WHAT IS REQUIRED:
Restate all data exactly. No images.

Dataset items:

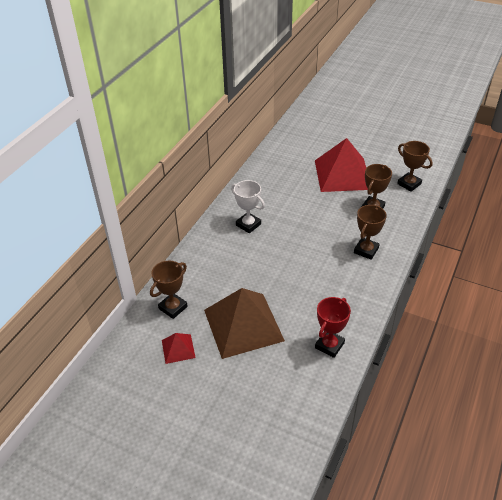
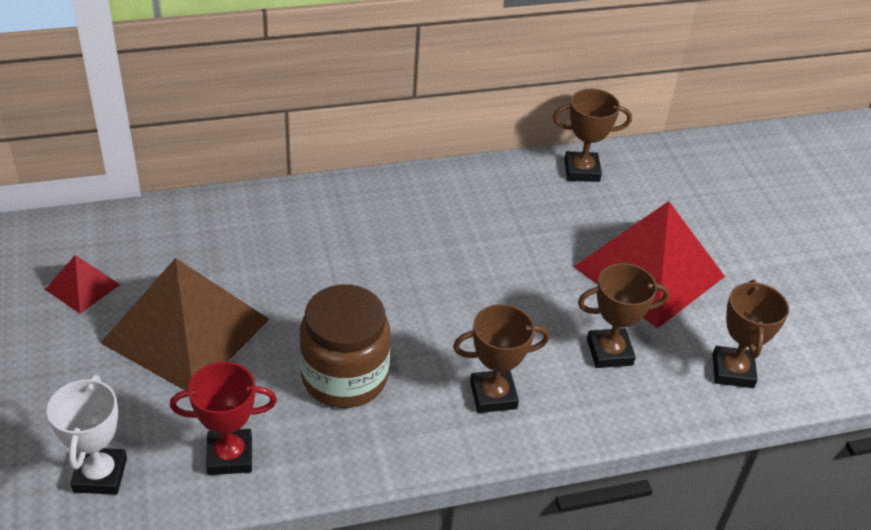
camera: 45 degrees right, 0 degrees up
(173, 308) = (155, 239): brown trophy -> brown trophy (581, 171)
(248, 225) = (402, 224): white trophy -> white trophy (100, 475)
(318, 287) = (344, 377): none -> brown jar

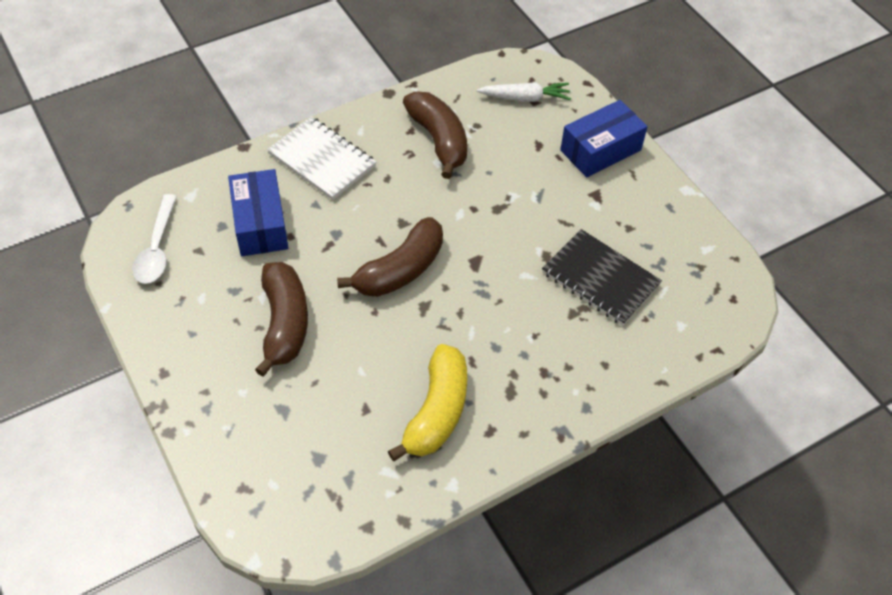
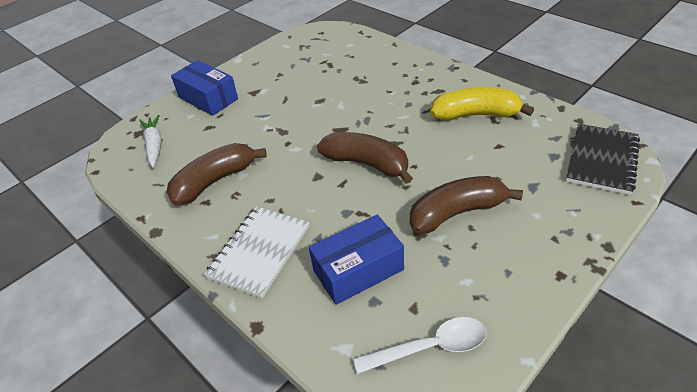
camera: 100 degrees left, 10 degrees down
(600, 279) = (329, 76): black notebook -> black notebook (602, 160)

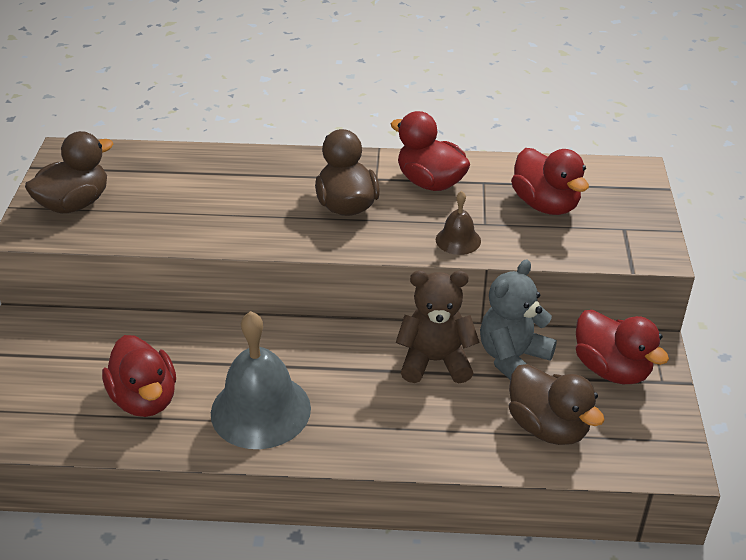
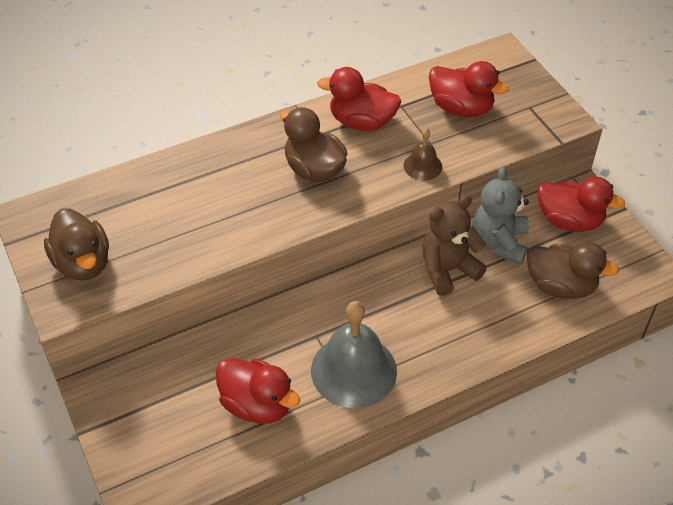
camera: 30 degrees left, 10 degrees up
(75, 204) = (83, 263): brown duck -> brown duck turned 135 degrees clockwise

WRITTEN SOLUTION:
camera: 45 degrees right, 0 degrees up
(173, 308) = (155, 239): brown trophy -> brown trophy (581, 171)
(248, 225) = (402, 224): white trophy -> white trophy (100, 475)
(318, 287) = (344, 377): none -> brown jar

camera: 100 degrees left, 10 degrees down
(600, 279) = (329, 76): black notebook -> black notebook (602, 160)

camera: 30 degrees left, 10 degrees up
(75, 204) = (83, 263): brown duck -> brown duck turned 135 degrees clockwise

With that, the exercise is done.